▶ WHAT NEEDS TO BE DONE
Below are the entries. Transcribe exactly the lines from the one with "R107: 20k (+9V, W9) -> 5.6k (+9V, W9)" through the one with "U101: STM32L031F6 -> STM32F042F6", ends included, and leave out all others.

▶ DATA FOR THIS EXERCISE
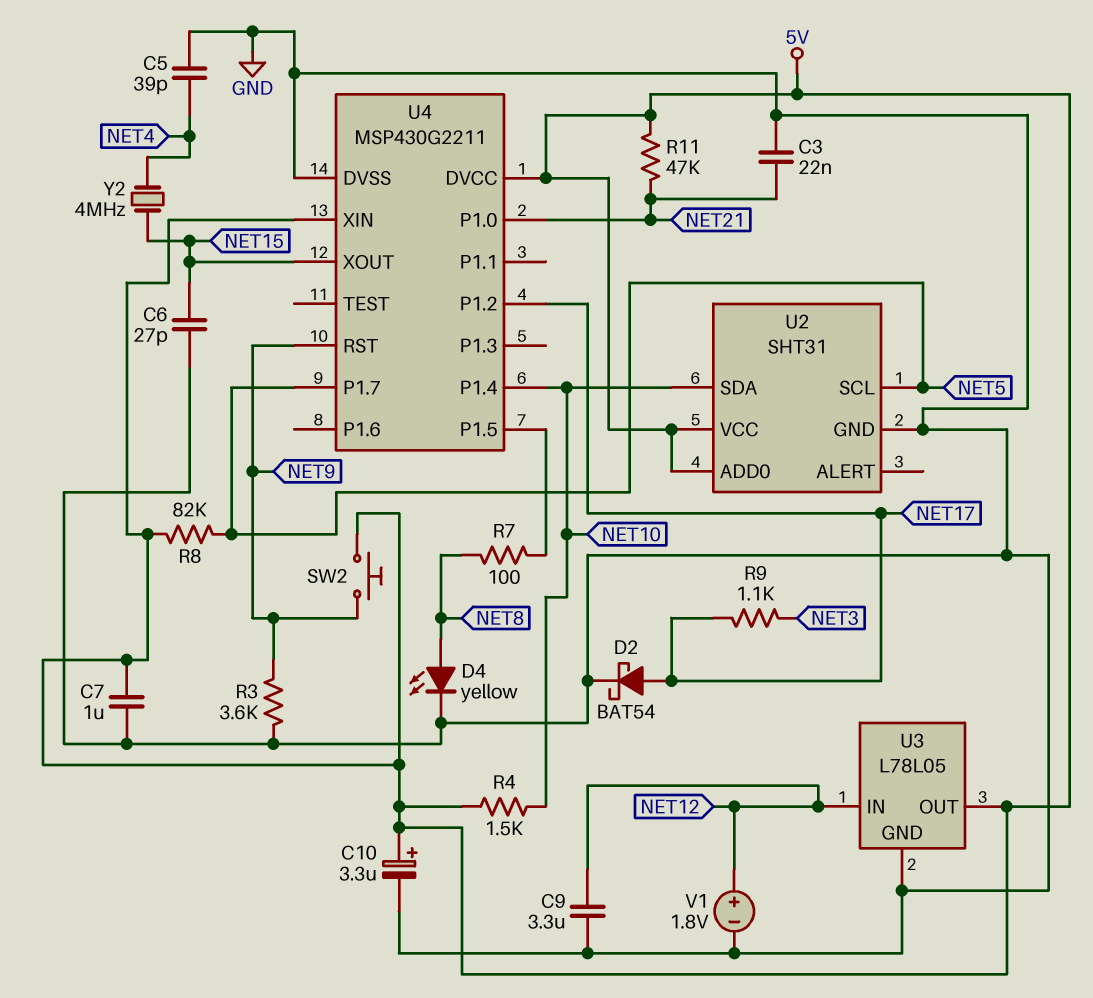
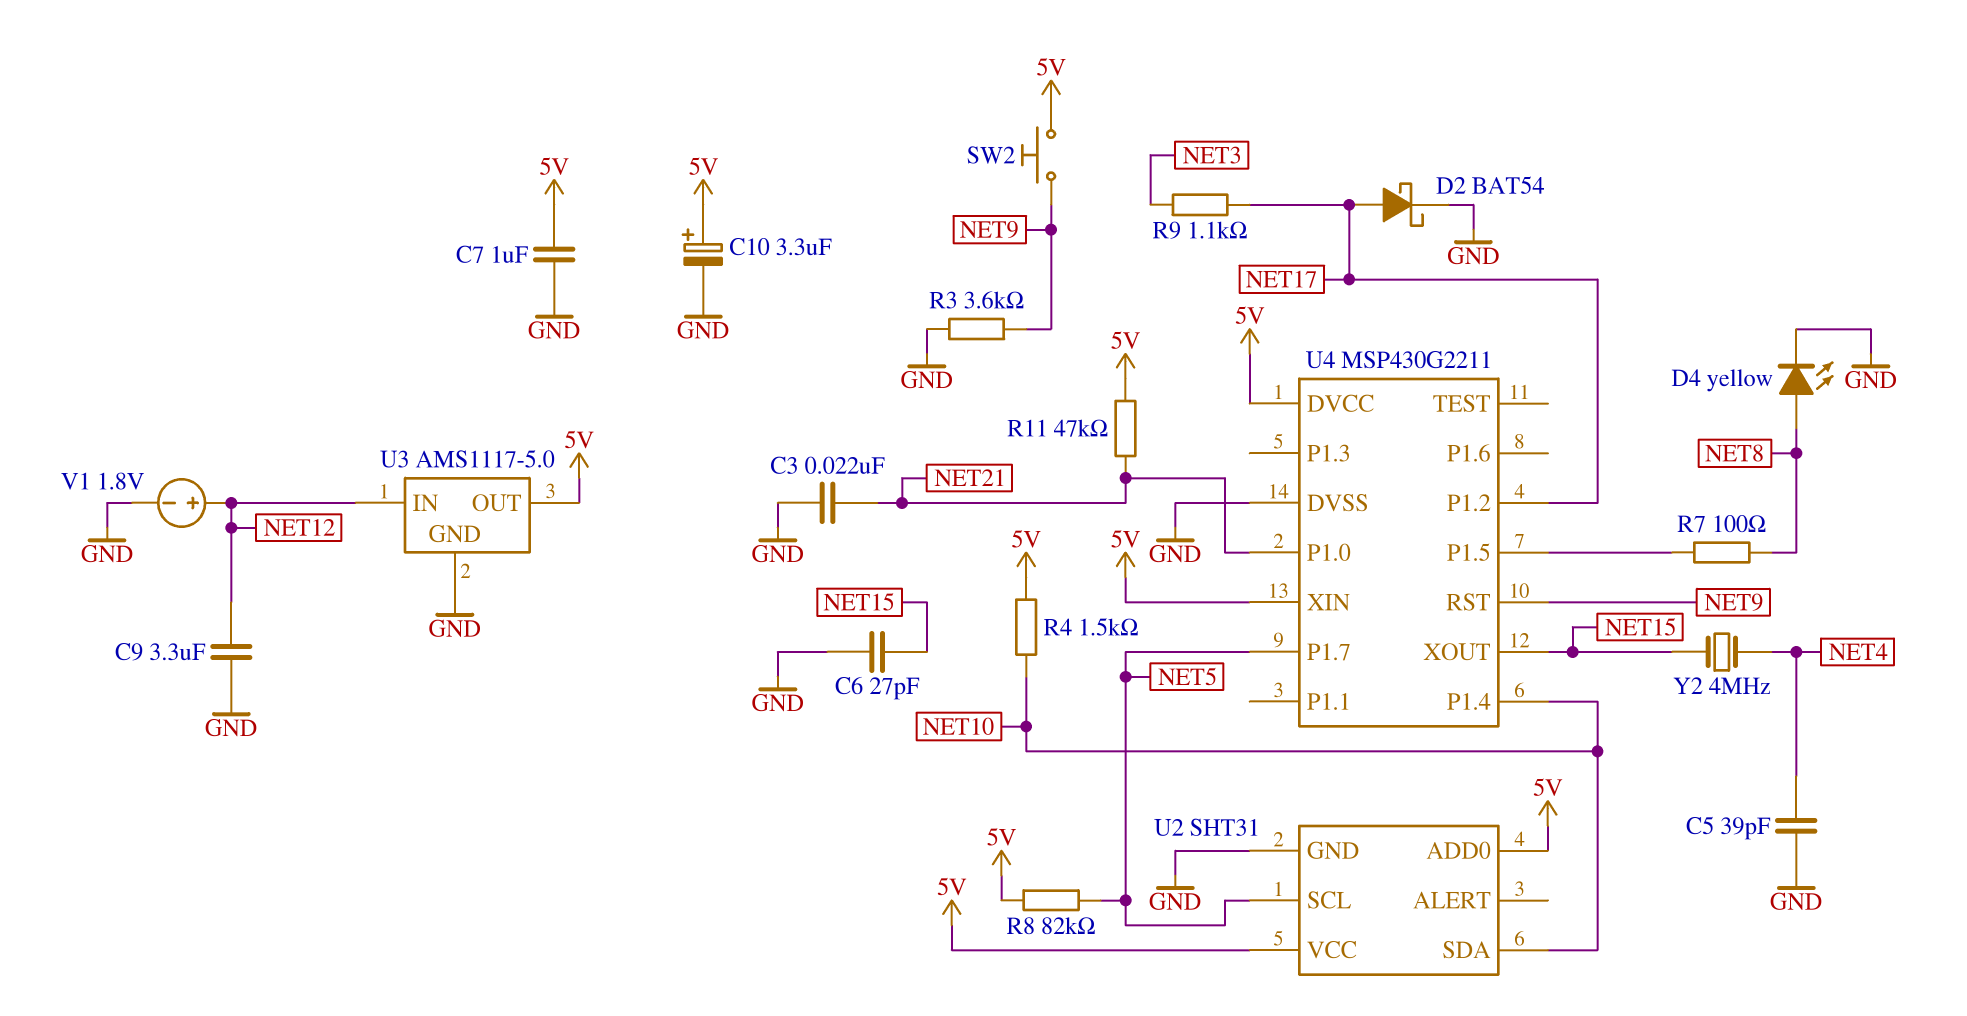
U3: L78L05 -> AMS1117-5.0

---

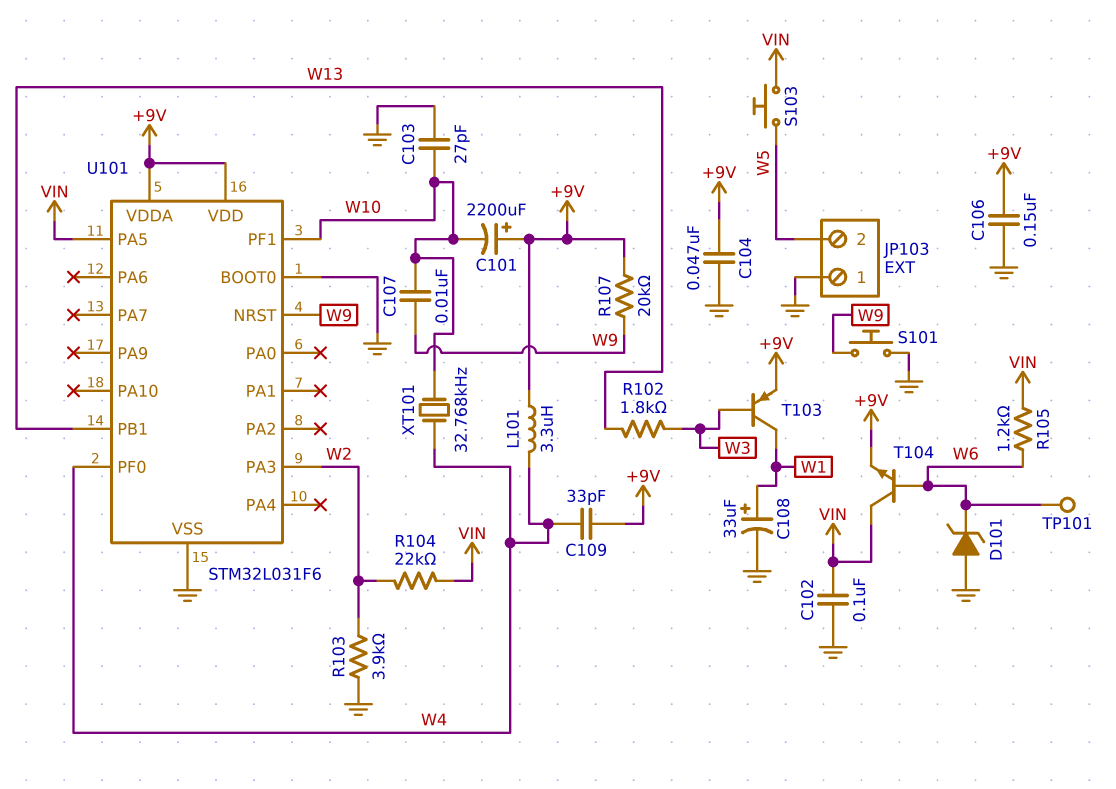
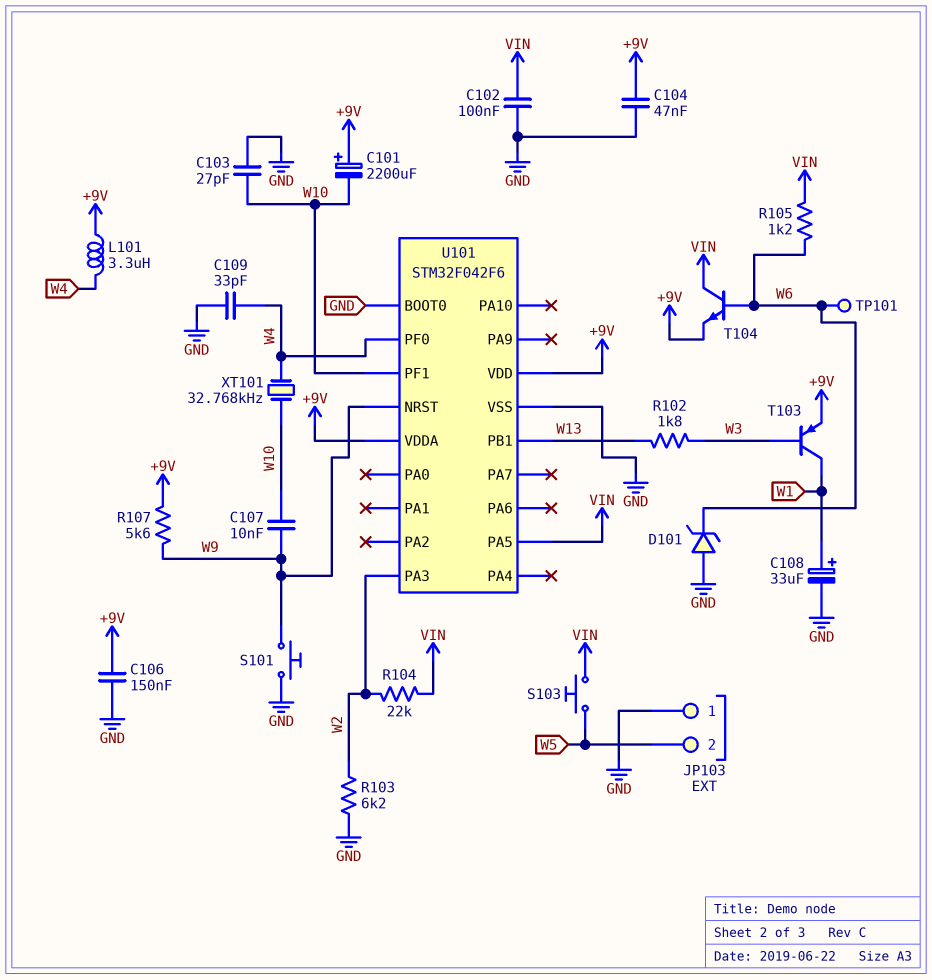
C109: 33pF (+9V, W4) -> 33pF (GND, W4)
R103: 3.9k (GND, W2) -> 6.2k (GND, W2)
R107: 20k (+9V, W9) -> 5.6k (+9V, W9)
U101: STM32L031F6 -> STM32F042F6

▶ RESULT OF THIS TASK
R107: 20k (+9V, W9) -> 5.6k (+9V, W9)
U101: STM32L031F6 -> STM32F042F6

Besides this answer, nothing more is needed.